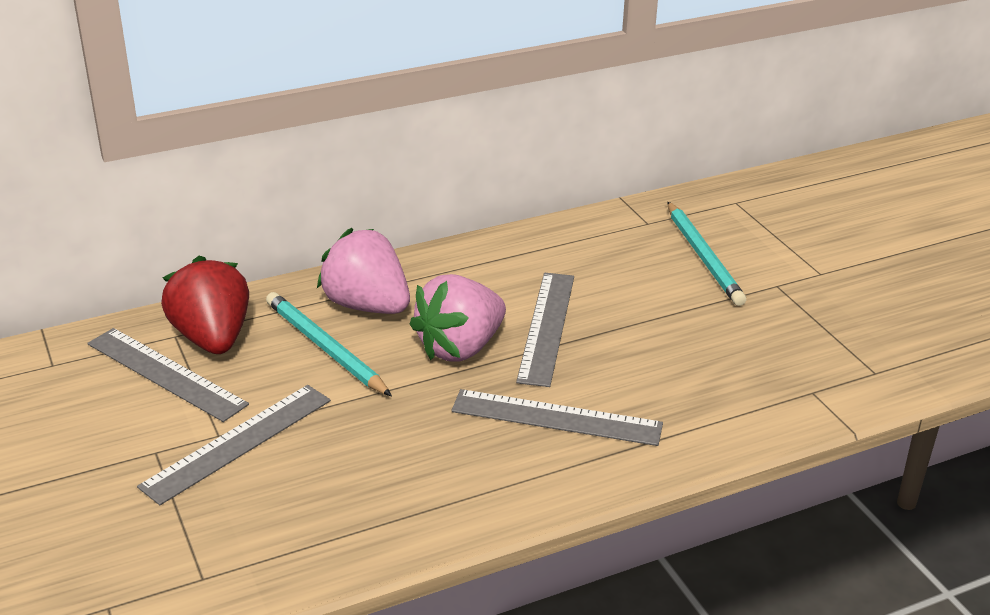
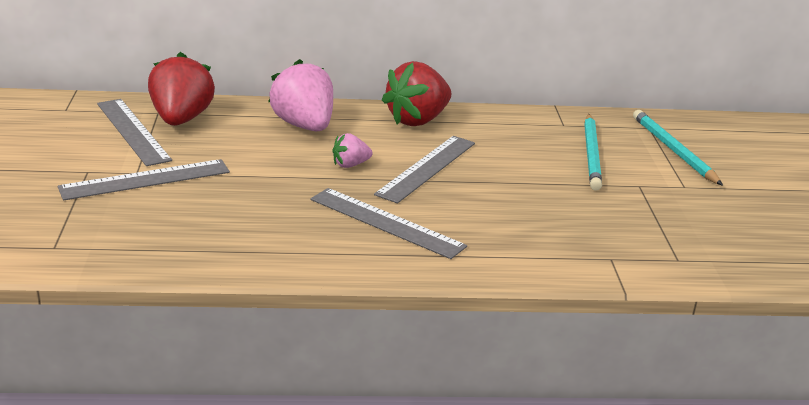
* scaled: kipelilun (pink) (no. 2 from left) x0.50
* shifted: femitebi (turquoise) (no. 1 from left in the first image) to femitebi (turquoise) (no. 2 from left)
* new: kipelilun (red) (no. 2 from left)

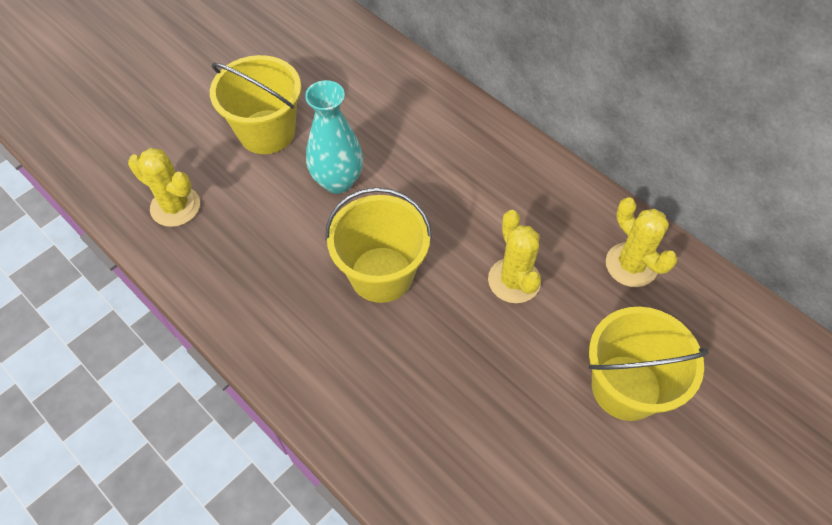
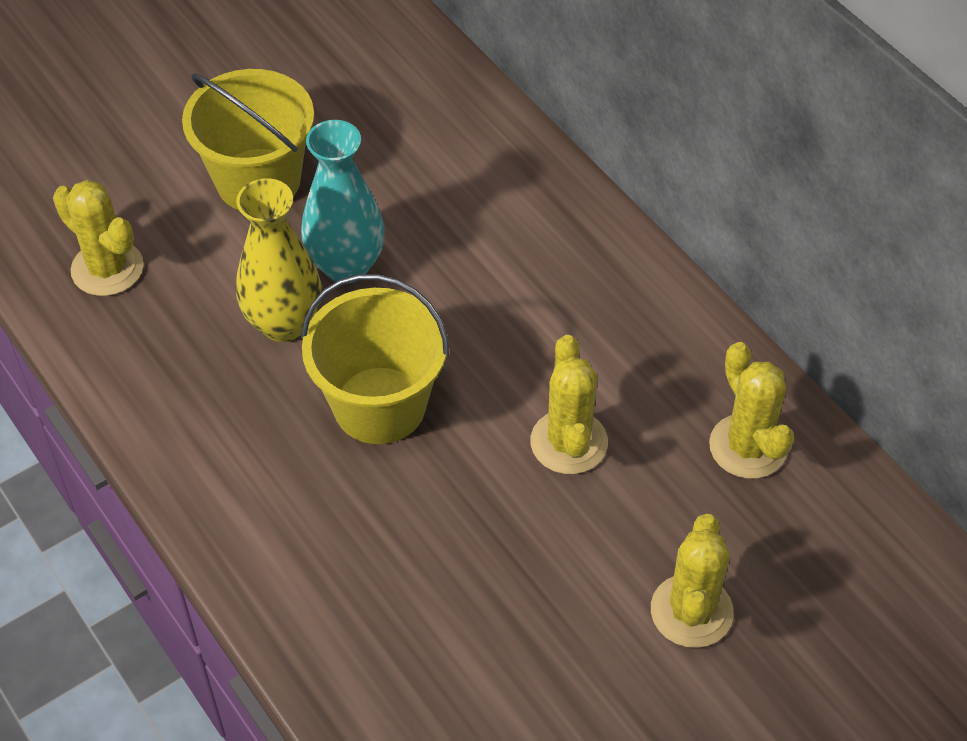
* swapped:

-- Problem description --
Would you restate the listing word for word and leave every picture out?

-- Result of this task --
* scaled: kipelilun (pink) (no. 2 from left) x0.50
* shifted: femitebi (turquoise) (no. 1 from left in the first image) to femitebi (turquoise) (no. 2 from left)
* new: kipelilun (red) (no. 2 from left)

* swapped:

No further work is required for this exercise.